*Data provided*.
┄┄┄┄┄┄┄┄┄┄

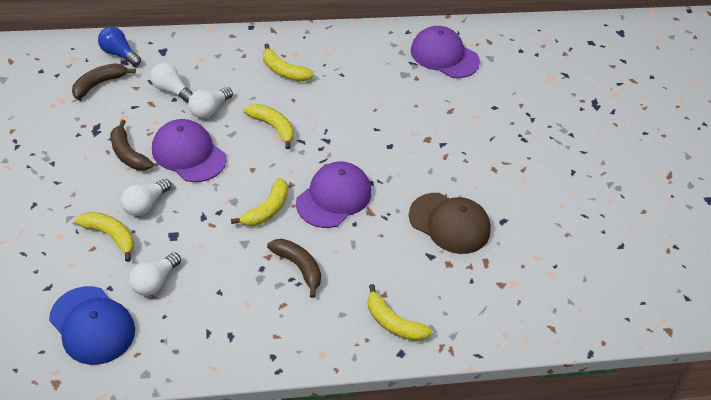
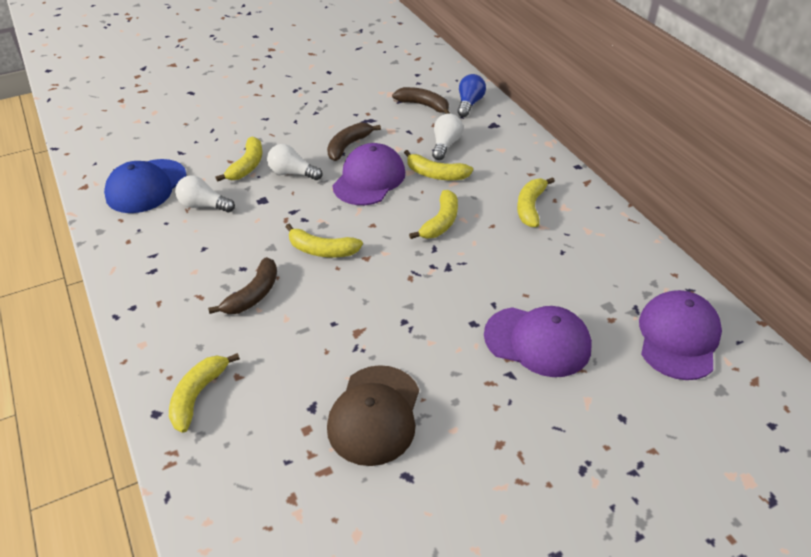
camera: 75 degrees right, 5 degrees down
(209, 110) = (436, 174): white light bulb -> yellow banana
(334, 197) = (364, 296): purple cap -> purple cap (537, 341)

┄┄┄┄┄┄┄┄┄┄

*Problem description*.
Starting at the line with "(209, 110) = (436, 174): white", retype each line through the final one in the data above, unchanged and with nothing added.

*Output for this task*.
(209, 110) = (436, 174): white light bulb -> yellow banana
(334, 197) = (364, 296): purple cap -> purple cap (537, 341)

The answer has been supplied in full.